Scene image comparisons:
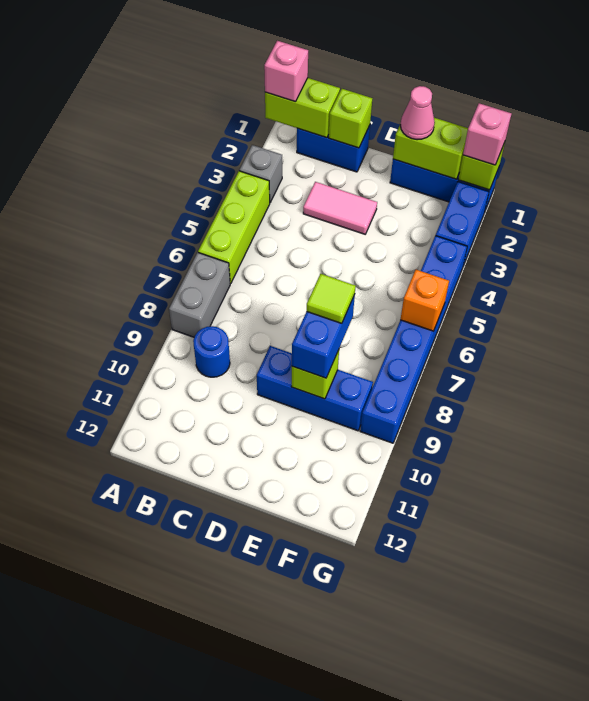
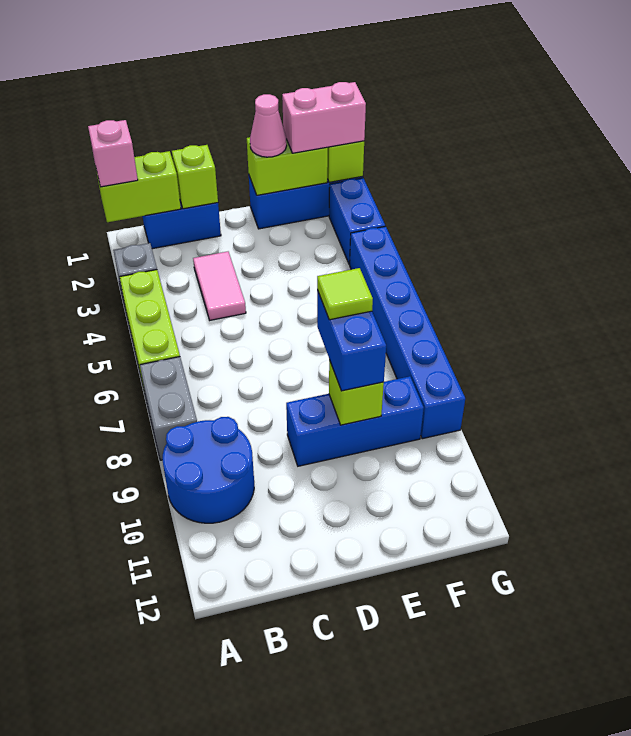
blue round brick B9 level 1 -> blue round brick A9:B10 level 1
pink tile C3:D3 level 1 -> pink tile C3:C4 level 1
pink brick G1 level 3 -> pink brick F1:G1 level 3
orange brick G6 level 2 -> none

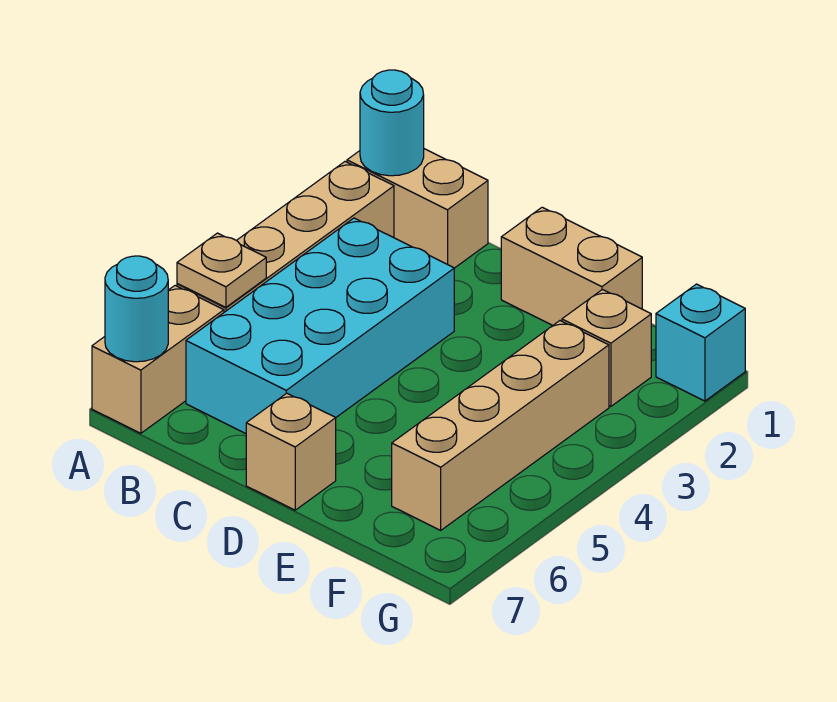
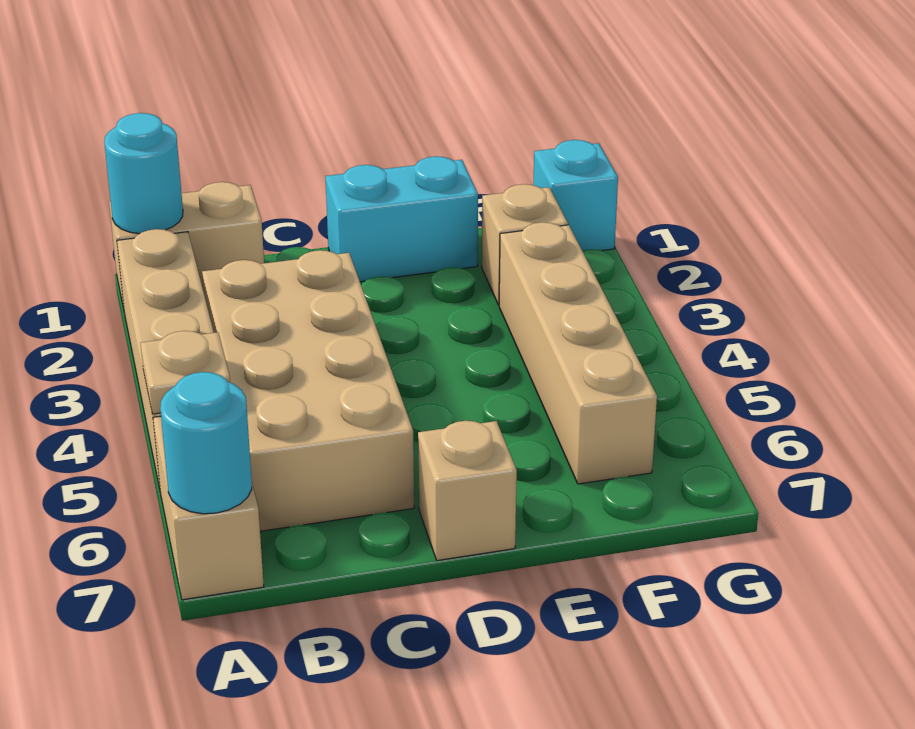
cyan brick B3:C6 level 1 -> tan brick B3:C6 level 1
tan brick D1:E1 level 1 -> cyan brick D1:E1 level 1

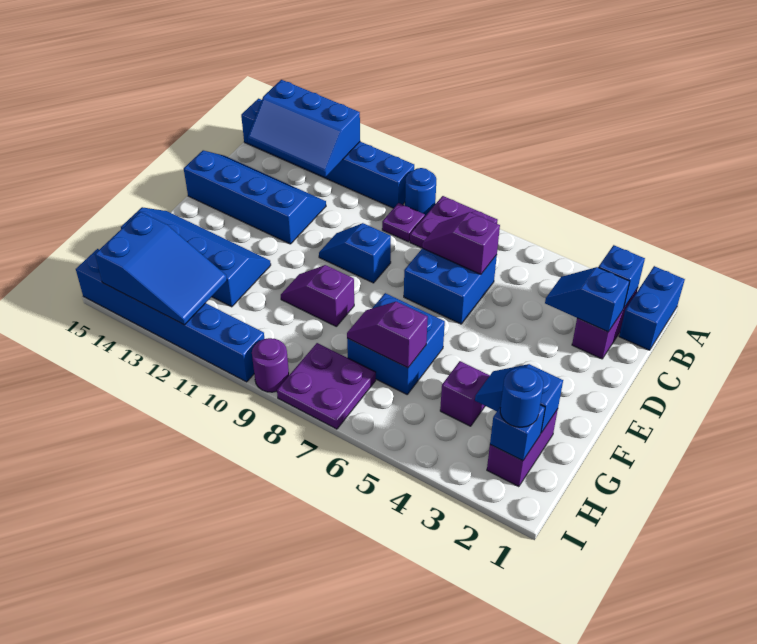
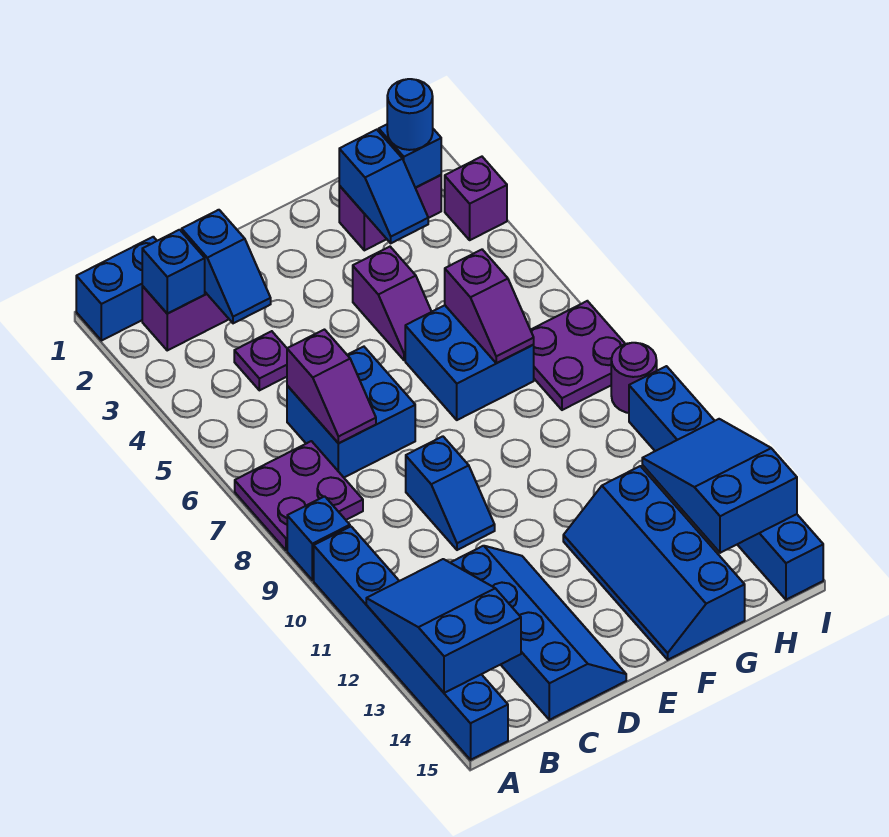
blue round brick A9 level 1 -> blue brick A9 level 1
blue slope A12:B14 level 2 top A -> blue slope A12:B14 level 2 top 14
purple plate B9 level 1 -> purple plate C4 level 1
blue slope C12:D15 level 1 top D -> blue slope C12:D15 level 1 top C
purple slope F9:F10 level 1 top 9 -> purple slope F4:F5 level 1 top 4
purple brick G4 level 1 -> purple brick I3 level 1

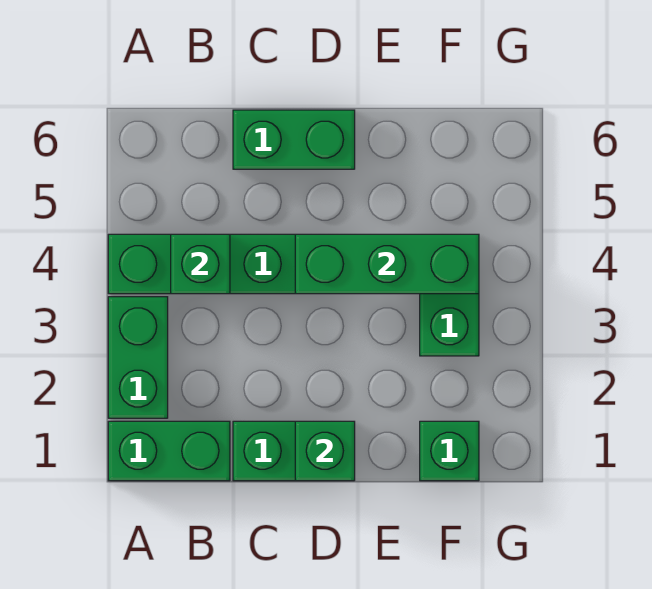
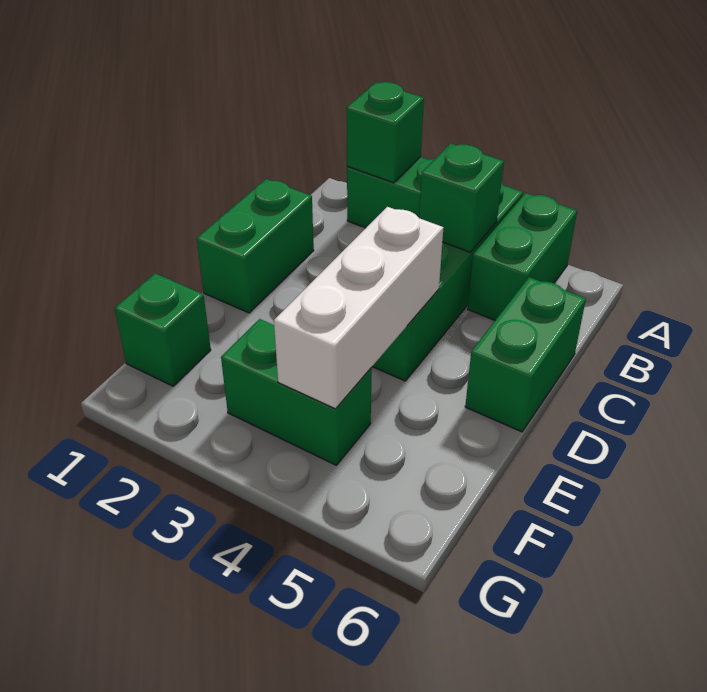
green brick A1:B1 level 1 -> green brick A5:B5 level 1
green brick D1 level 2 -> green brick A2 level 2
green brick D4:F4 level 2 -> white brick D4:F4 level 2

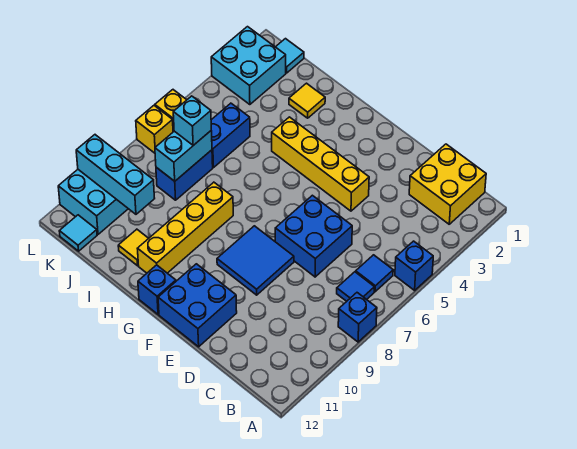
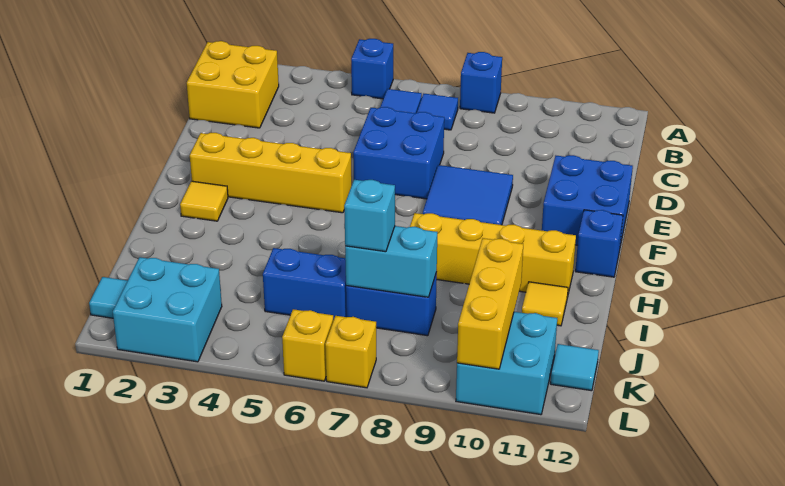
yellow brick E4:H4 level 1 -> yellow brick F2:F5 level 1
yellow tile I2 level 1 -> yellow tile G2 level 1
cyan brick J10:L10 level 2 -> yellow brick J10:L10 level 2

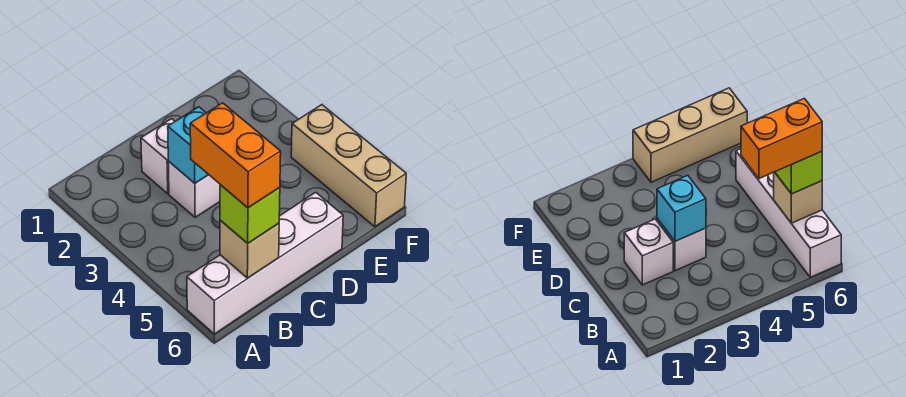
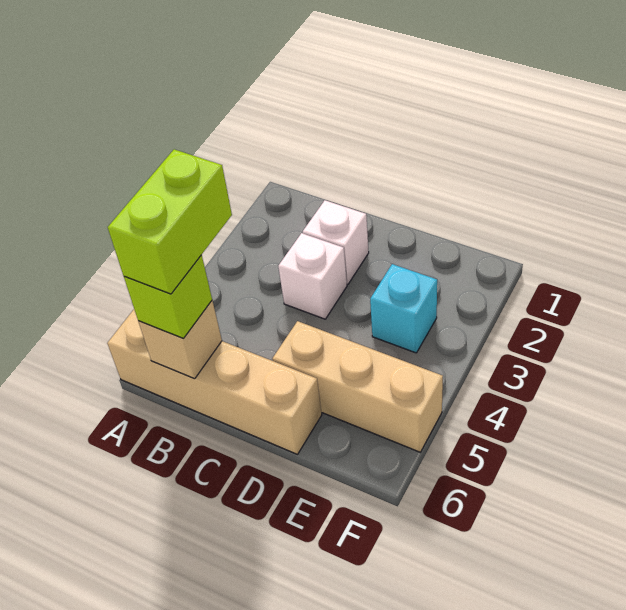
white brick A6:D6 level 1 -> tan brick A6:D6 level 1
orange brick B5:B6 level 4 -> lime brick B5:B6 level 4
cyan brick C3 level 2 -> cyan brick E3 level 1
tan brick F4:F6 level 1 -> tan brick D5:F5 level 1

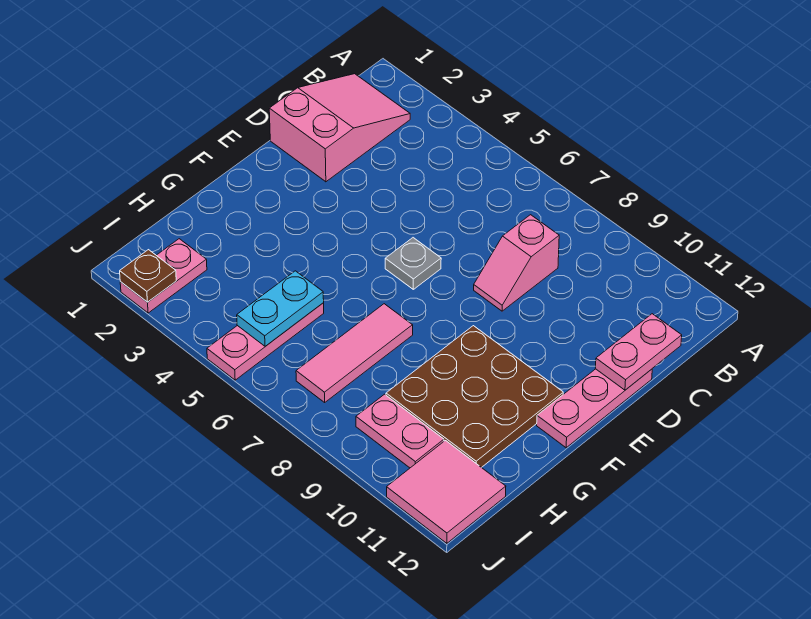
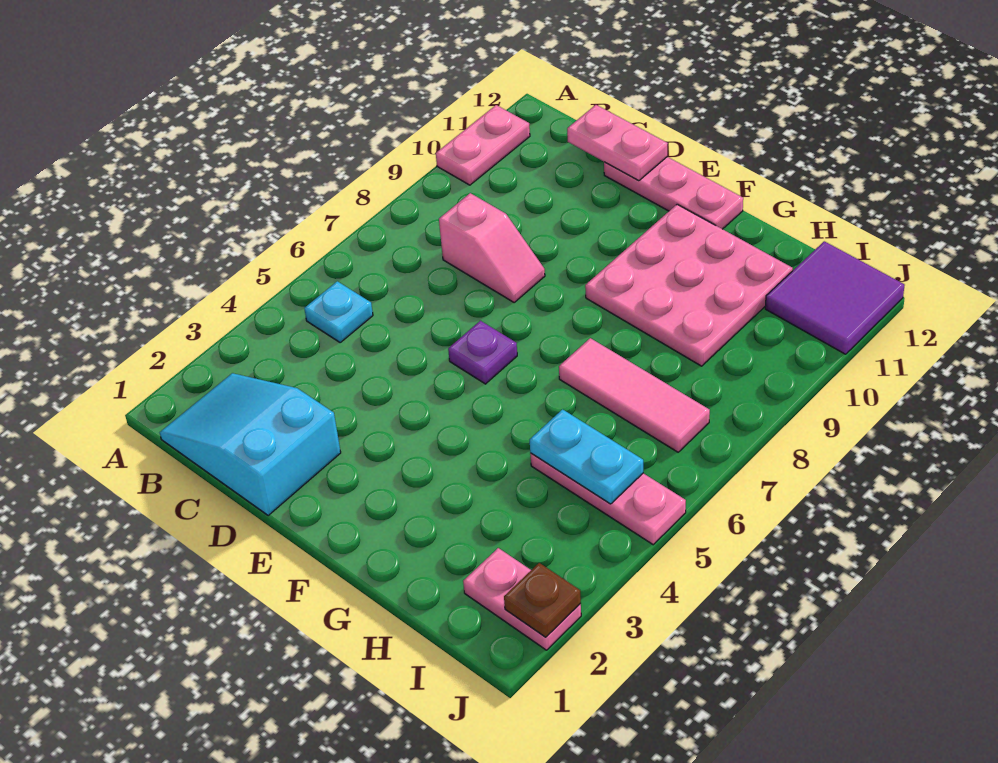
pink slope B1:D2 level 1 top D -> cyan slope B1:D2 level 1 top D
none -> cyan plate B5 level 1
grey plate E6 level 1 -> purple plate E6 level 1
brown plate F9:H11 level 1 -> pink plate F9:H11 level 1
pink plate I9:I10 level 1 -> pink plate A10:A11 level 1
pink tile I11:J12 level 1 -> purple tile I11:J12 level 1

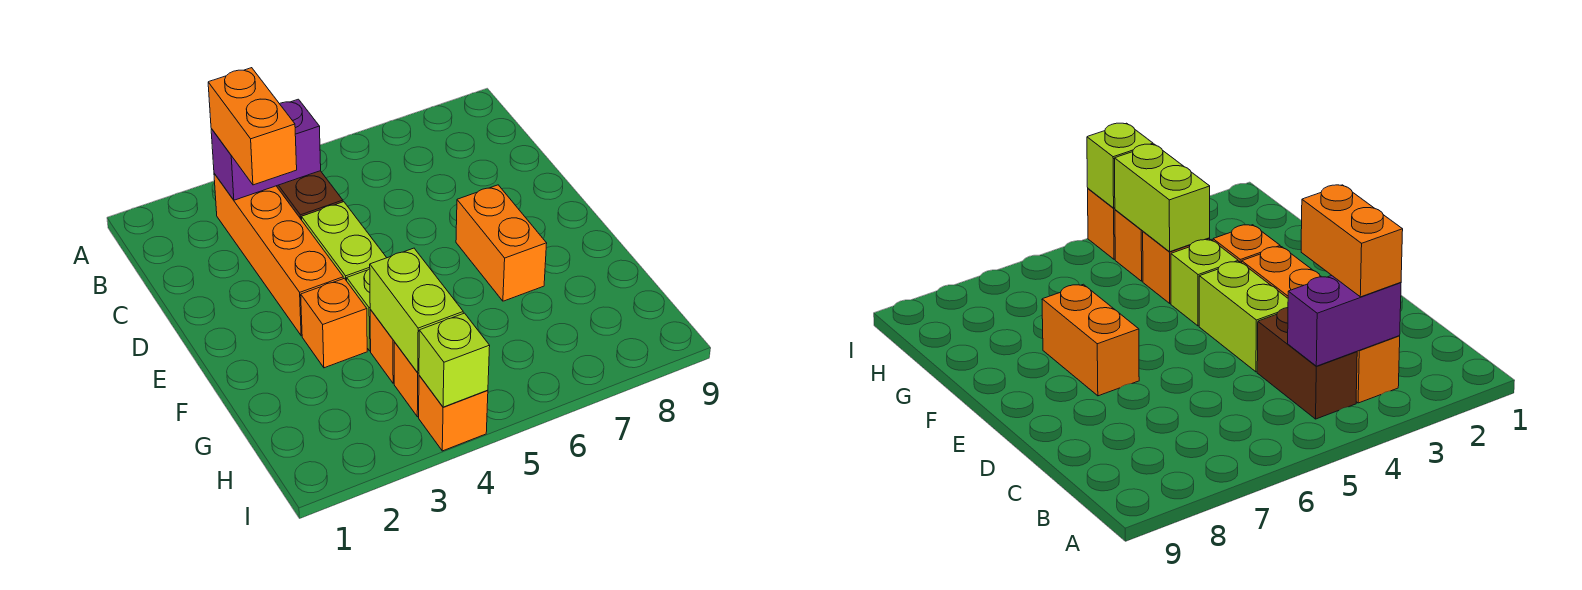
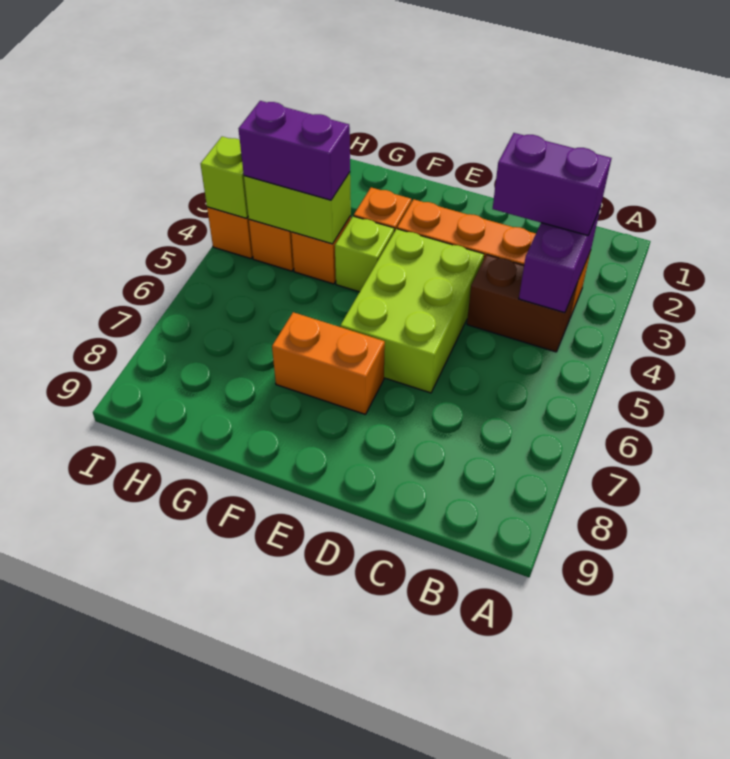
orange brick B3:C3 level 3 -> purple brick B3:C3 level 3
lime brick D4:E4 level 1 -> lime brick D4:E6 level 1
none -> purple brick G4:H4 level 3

— Try it —
Using the data above, retype exactly the lines from the line with "tan brick D1:E1" to the line with "white brick A6:D6", inclusive. No pictures and nothing else.

— Task output —
tan brick D1:E1 level 1 -> cyan brick D1:E1 level 1

blue round brick A9 level 1 -> blue brick A9 level 1
blue slope A12:B14 level 2 top A -> blue slope A12:B14 level 2 top 14
purple plate B9 level 1 -> purple plate C4 level 1
blue slope C12:D15 level 1 top D -> blue slope C12:D15 level 1 top C
purple slope F9:F10 level 1 top 9 -> purple slope F4:F5 level 1 top 4
purple brick G4 level 1 -> purple brick I3 level 1

green brick A1:B1 level 1 -> green brick A5:B5 level 1
green brick D1 level 2 -> green brick A2 level 2
green brick D4:F4 level 2 -> white brick D4:F4 level 2

yellow brick E4:H4 level 1 -> yellow brick F2:F5 level 1
yellow tile I2 level 1 -> yellow tile G2 level 1
cyan brick J10:L10 level 2 -> yellow brick J10:L10 level 2

white brick A6:D6 level 1 -> tan brick A6:D6 level 1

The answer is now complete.